Task to complete
Retype every line from the top of the entries down to the one with "grey bowl: 0 -> 2", both included, and skip the pictures.

Supplied data
-=-=-

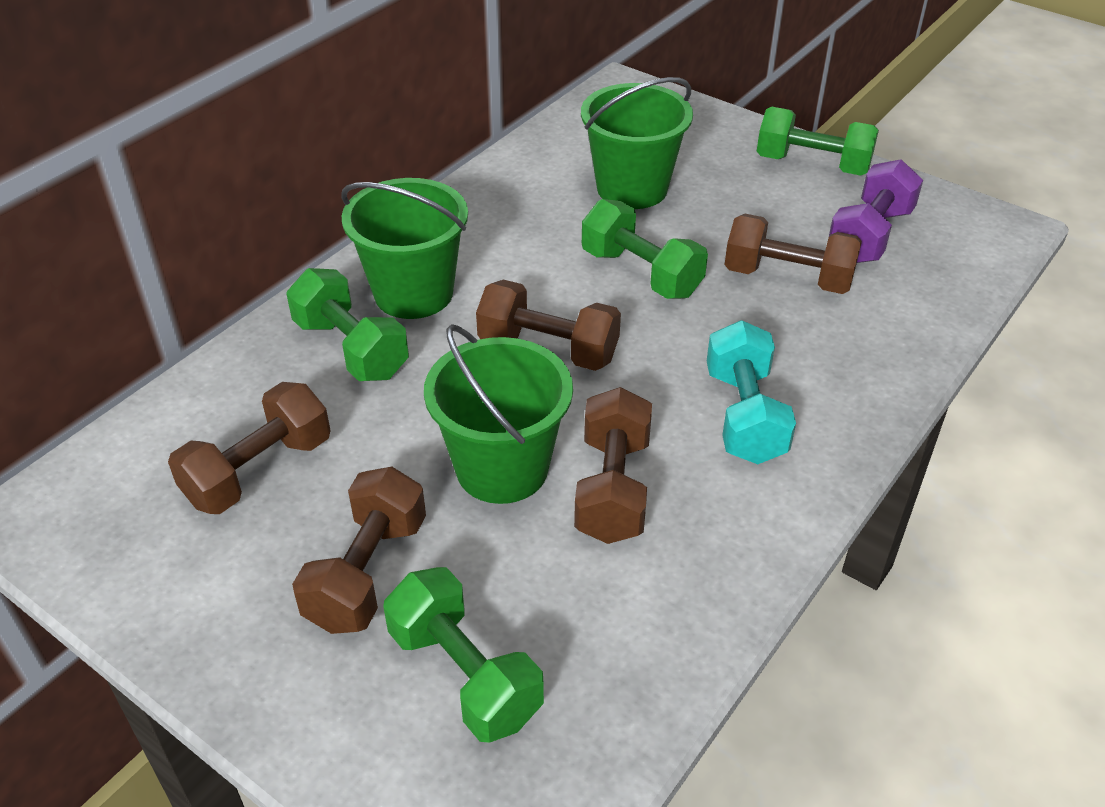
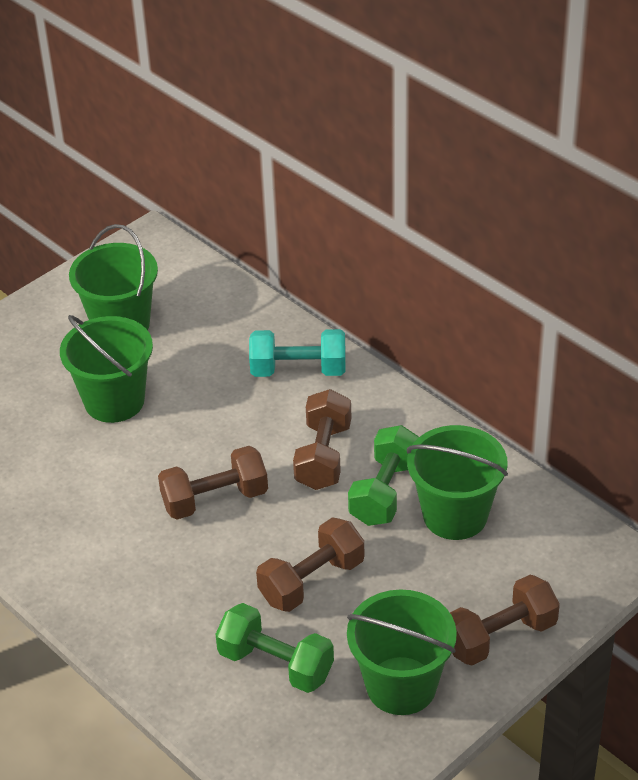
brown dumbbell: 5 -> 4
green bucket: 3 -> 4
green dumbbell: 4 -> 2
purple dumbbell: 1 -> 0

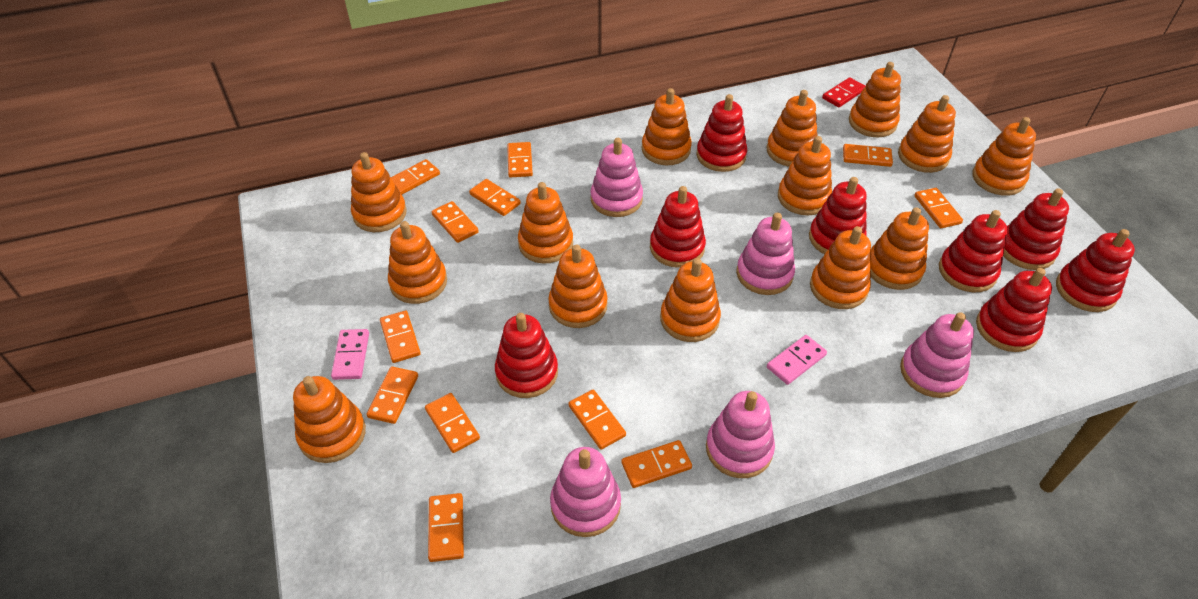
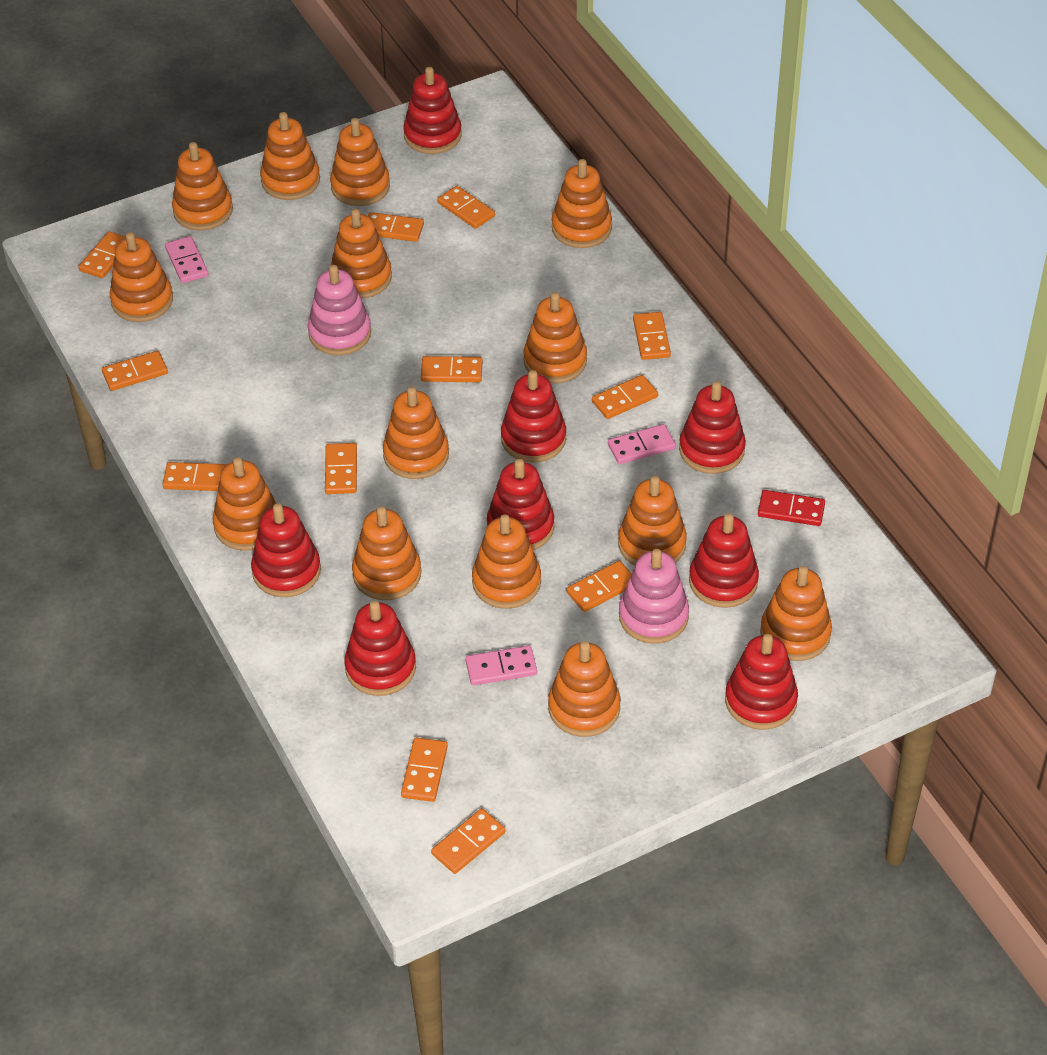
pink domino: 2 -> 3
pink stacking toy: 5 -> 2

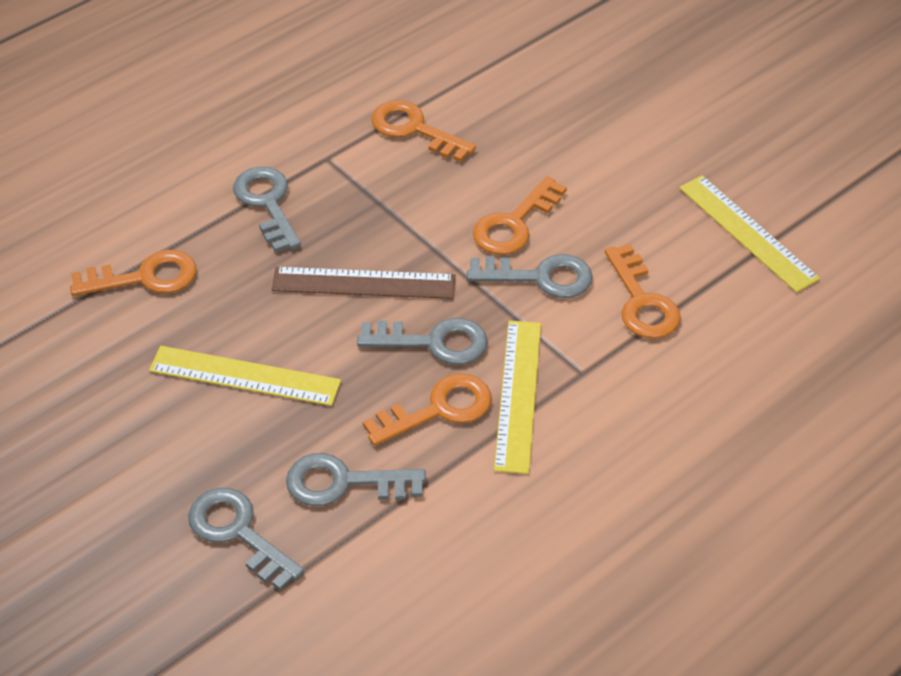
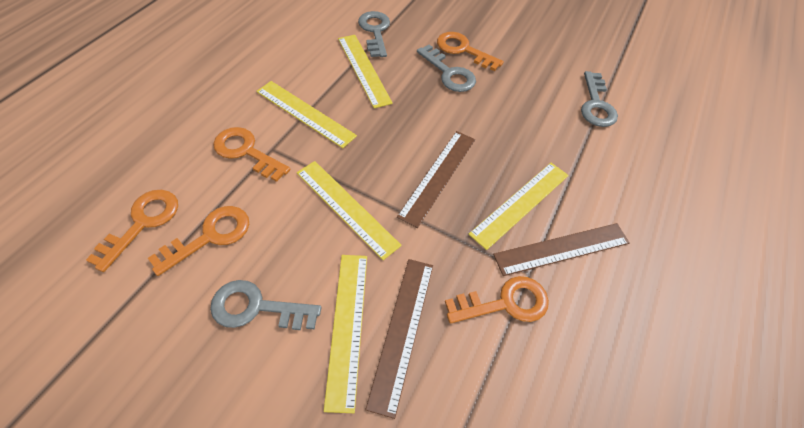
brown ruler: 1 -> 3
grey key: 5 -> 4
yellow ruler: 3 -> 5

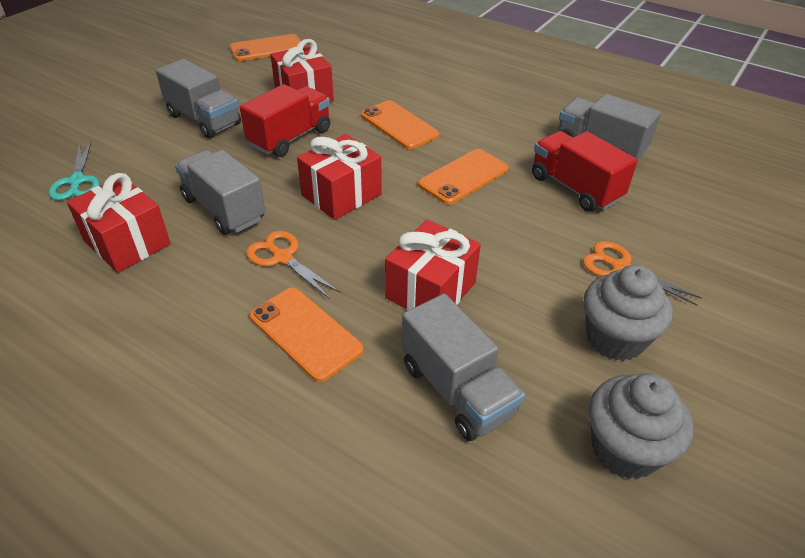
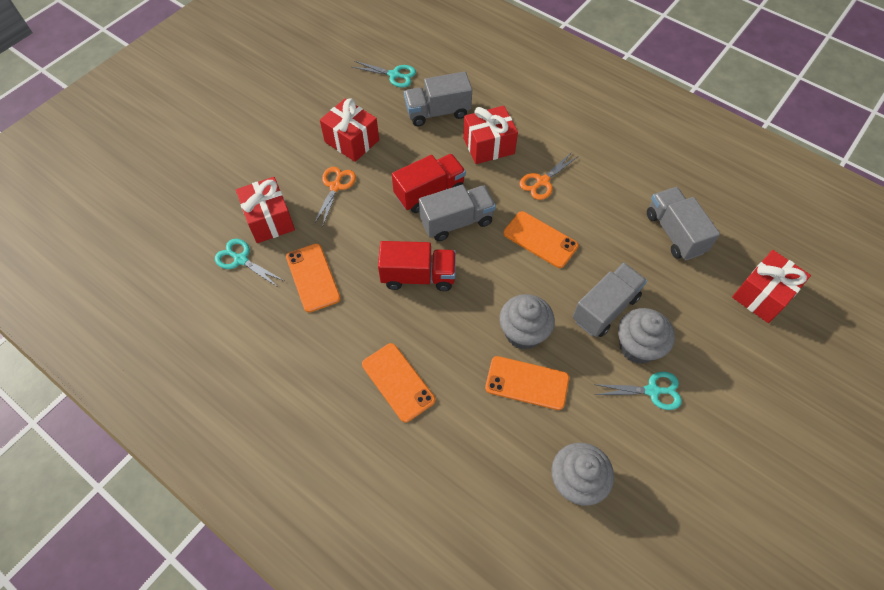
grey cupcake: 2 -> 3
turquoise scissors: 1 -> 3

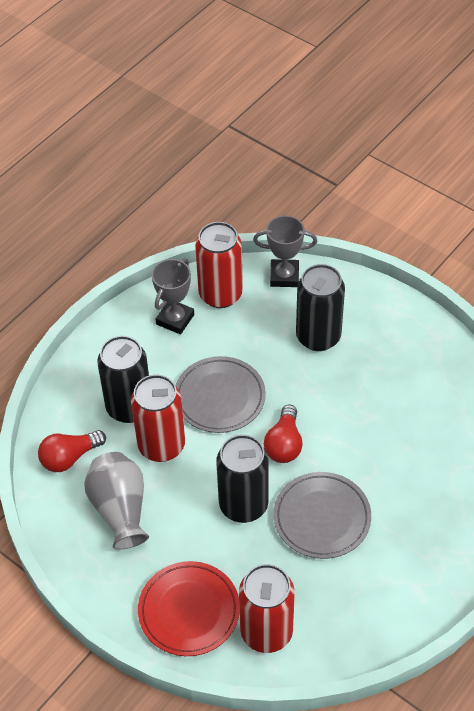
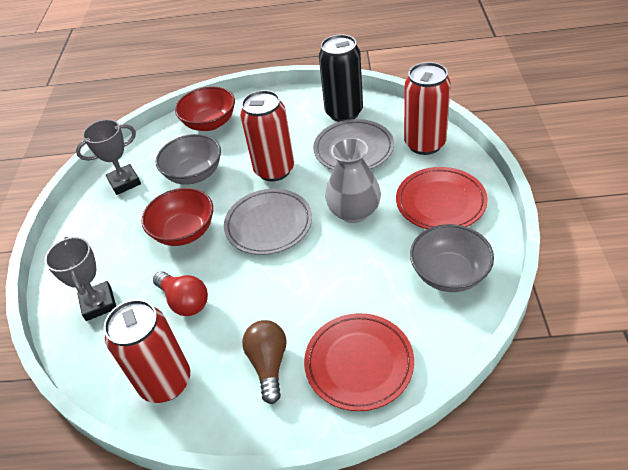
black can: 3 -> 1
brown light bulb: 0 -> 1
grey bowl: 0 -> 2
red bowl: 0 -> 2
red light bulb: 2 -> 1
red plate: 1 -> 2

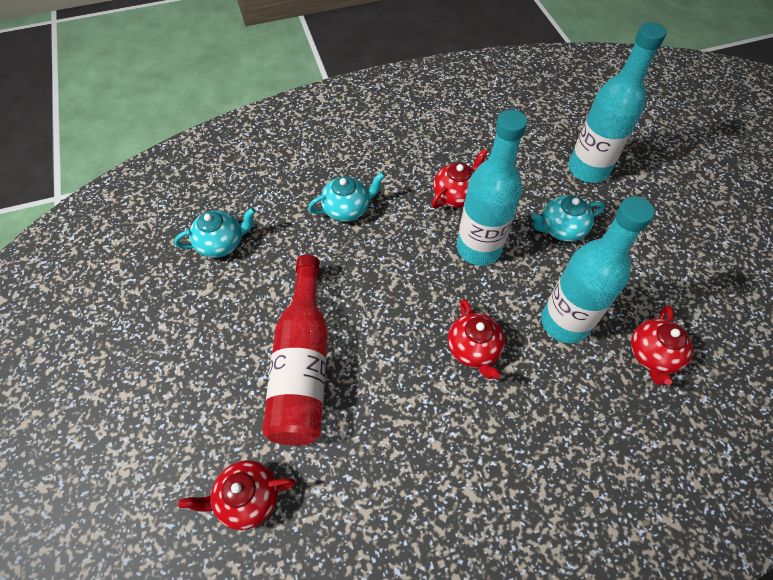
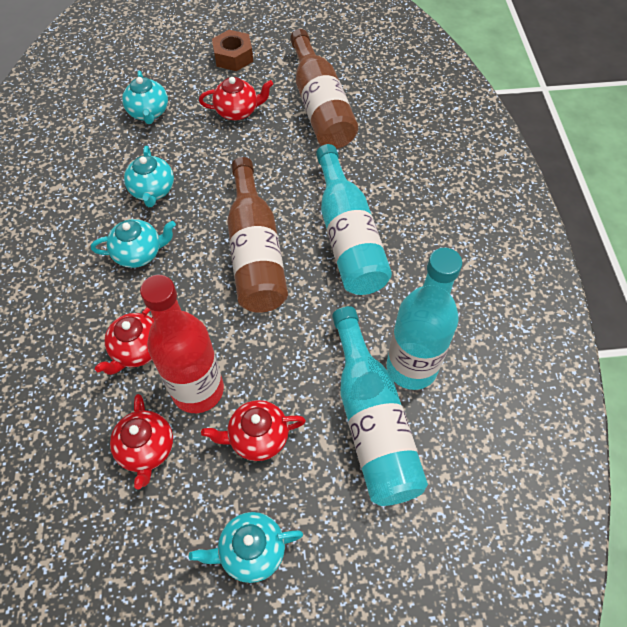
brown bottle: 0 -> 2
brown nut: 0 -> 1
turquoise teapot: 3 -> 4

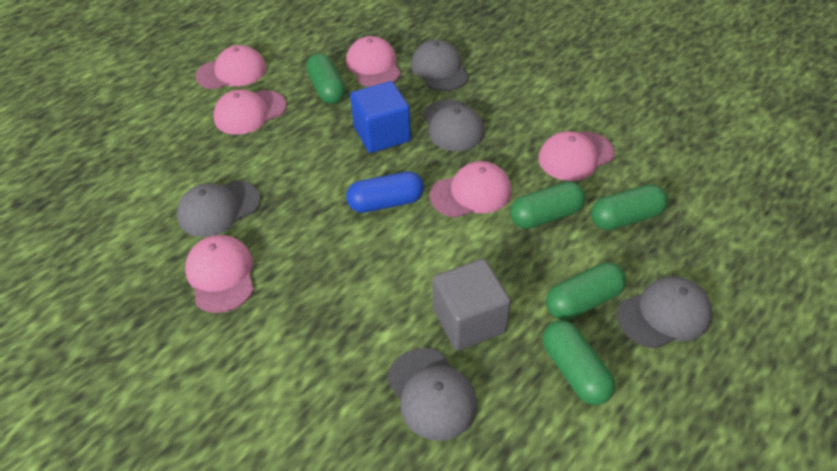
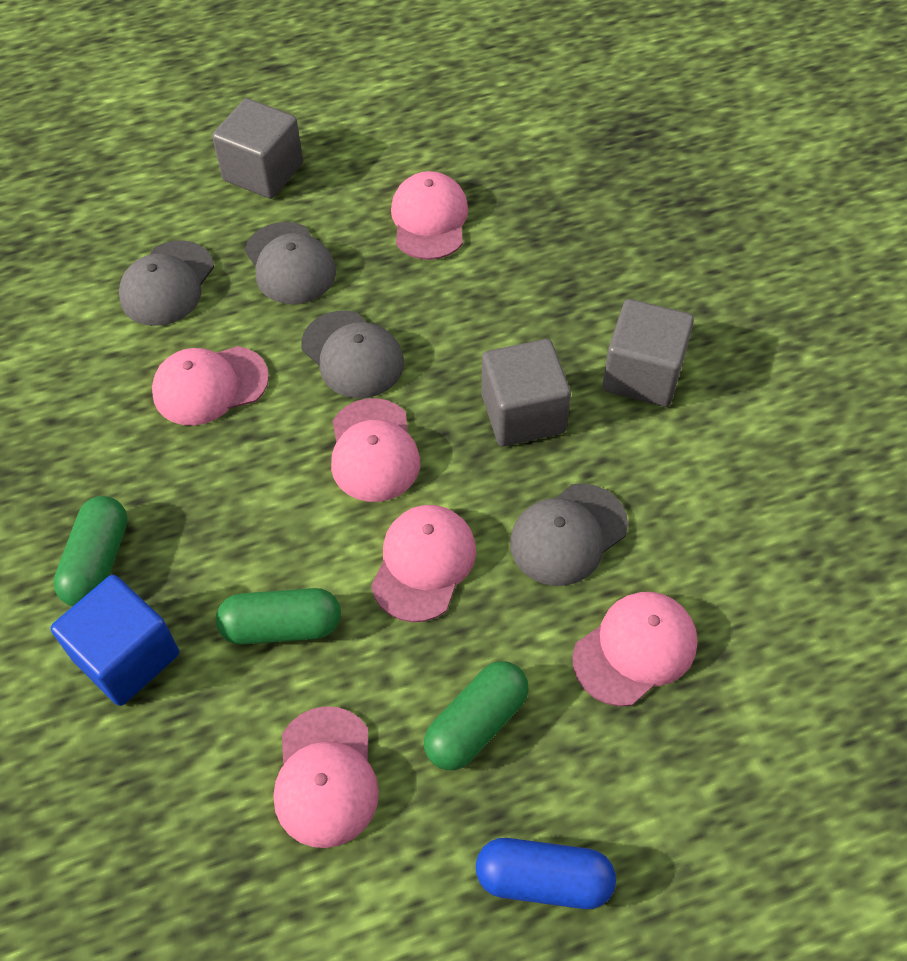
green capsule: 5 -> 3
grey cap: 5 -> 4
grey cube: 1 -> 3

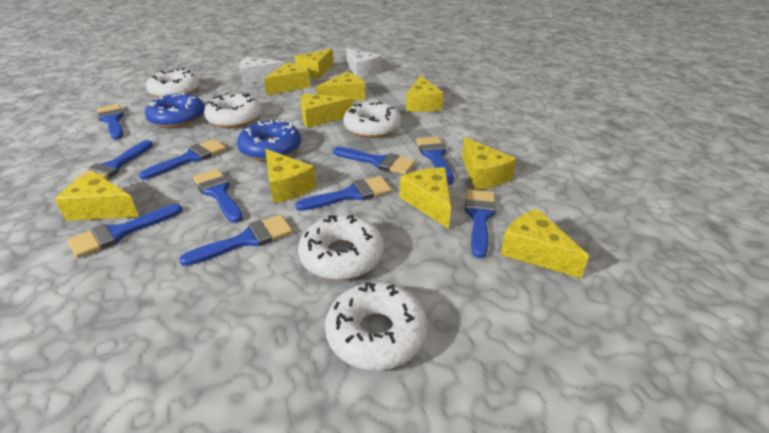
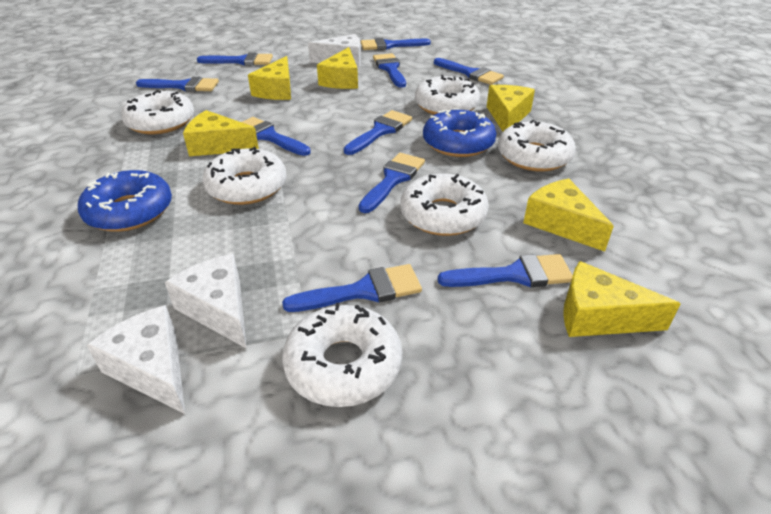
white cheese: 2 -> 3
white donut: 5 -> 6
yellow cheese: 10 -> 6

-=-=-

Exercise answer
brown dumbbell: 5 -> 4
green bucket: 3 -> 4
green dumbbell: 4 -> 2
purple dumbbell: 1 -> 0

pink domino: 2 -> 3
pink stacking toy: 5 -> 2

brown ruler: 1 -> 3
grey key: 5 -> 4
yellow ruler: 3 -> 5

grey cupcake: 2 -> 3
turquoise scissors: 1 -> 3

black can: 3 -> 1
brown light bulb: 0 -> 1
grey bowl: 0 -> 2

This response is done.